- **EXERCISE DESCRIPTION**
Your reproduction of the entries should be exact and should contain no pictures.

- **DATA FOR THIS EXERCISE**
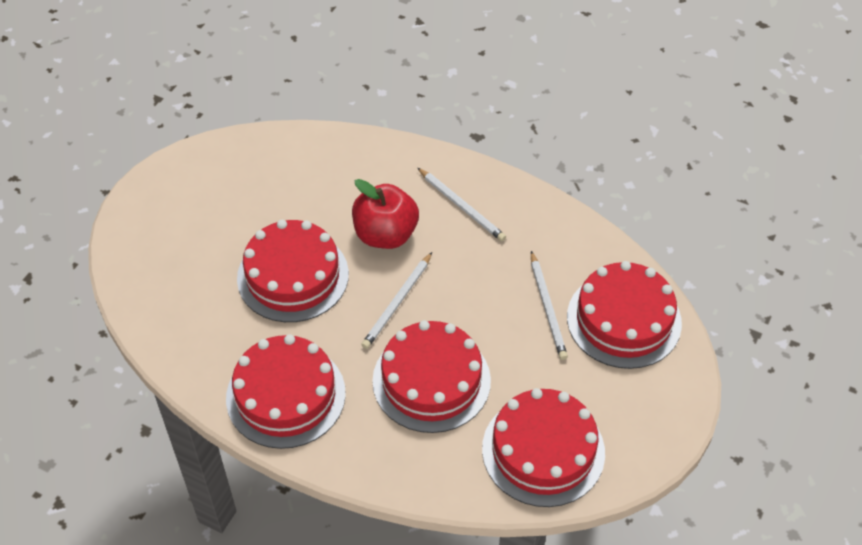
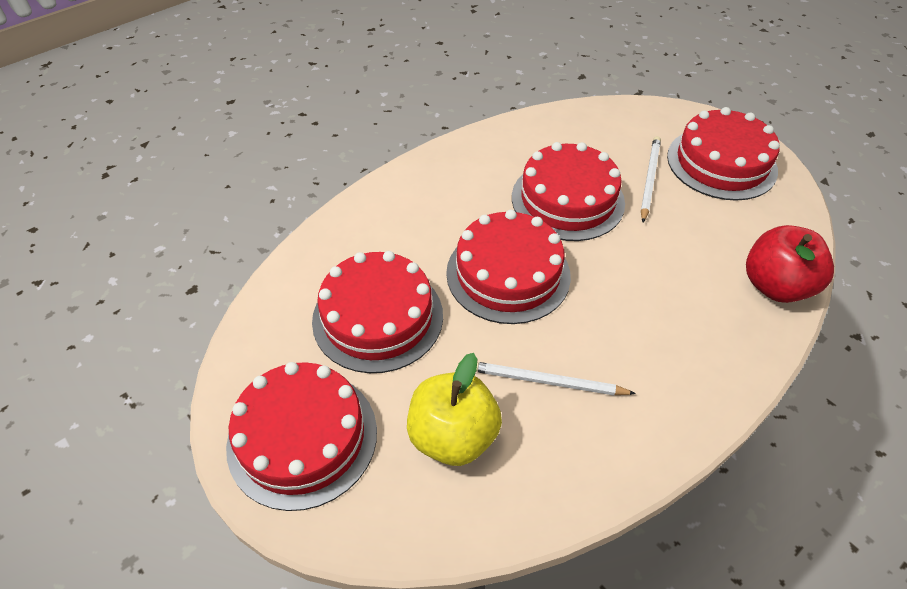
white pencil: [361,252,432,349] [418,168,506,241] [531,251,568,360] = 3 -> [476,362,636,395] [641,136,661,222] = 2
yellow apple: none = 0 -> [407,353,502,466] = 1

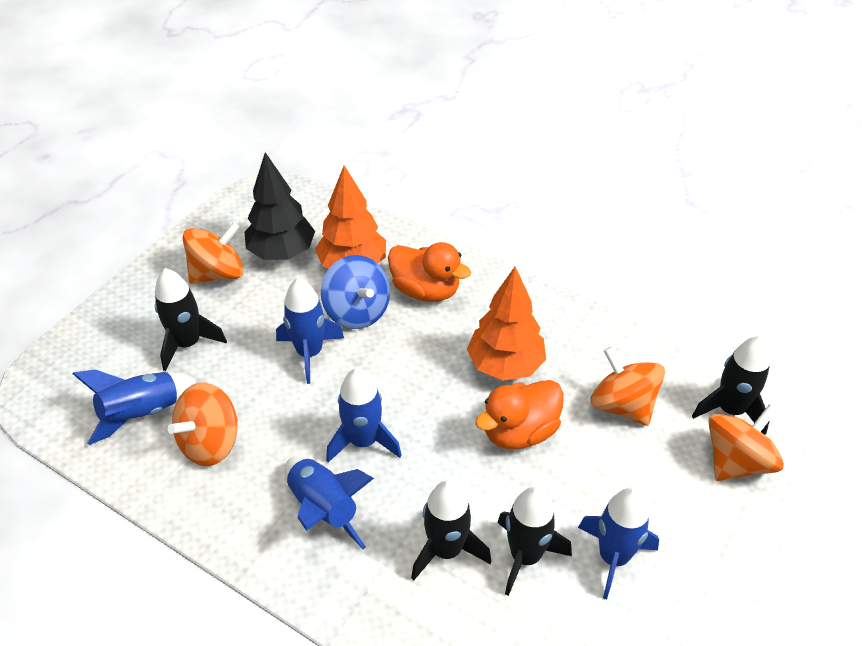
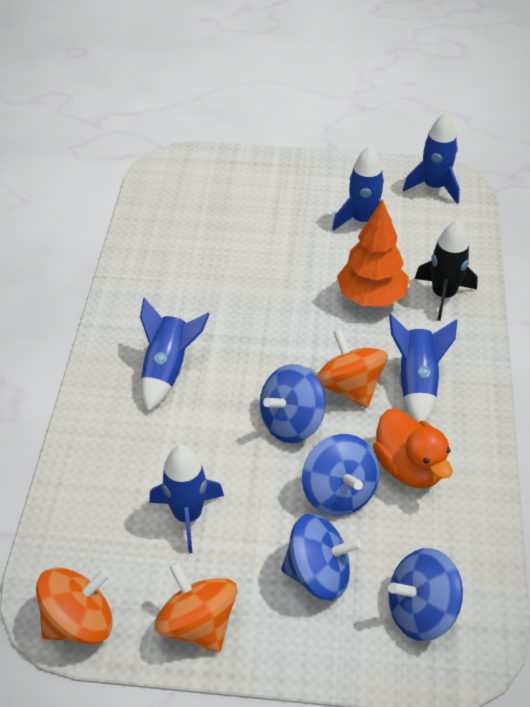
black rocket: [155,268,227,371] [411,480,491,580] [497,487,572,596] [692,336,770,435] = 4 -> [415,220,478,321] = 1
black tree: [244,152,315,260] = 1 -> none = 0
blue spinning top: [321,255,390,329] = 1 -> [260,364,326,443] [281,513,362,601] [302,434,380,516] [388,548,463,641] = 4
orange duck: [388,242,471,302] [475,380,564,449] = 2 -> [373,409,452,488] = 1
orange spinning top: [168,383,238,466] [183,222,244,284] [590,346,665,426] [708,404,784,481] = 4 -> [36,567,113,644] [154,562,237,652] [316,329,388,408] = 3
orange tree: [315,165,386,268] [467,267,546,381] = 2 -> [337,199,409,306] = 1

- **EXERCISE OUTPUT**
white pencil: [361,252,432,349] [418,168,506,241] [531,251,568,360] = 3 -> [476,362,636,395] [641,136,661,222] = 2
yellow apple: none = 0 -> [407,353,502,466] = 1

black rocket: [155,268,227,371] [411,480,491,580] [497,487,572,596] [692,336,770,435] = 4 -> [415,220,478,321] = 1
black tree: [244,152,315,260] = 1 -> none = 0
blue spinning top: [321,255,390,329] = 1 -> [260,364,326,443] [281,513,362,601] [302,434,380,516] [388,548,463,641] = 4
orange duck: [388,242,471,302] [475,380,564,449] = 2 -> [373,409,452,488] = 1
orange spinning top: [168,383,238,466] [183,222,244,284] [590,346,665,426] [708,404,784,481] = 4 -> [36,567,113,644] [154,562,237,652] [316,329,388,408] = 3
orange tree: [315,165,386,268] [467,267,546,381] = 2 -> [337,199,409,306] = 1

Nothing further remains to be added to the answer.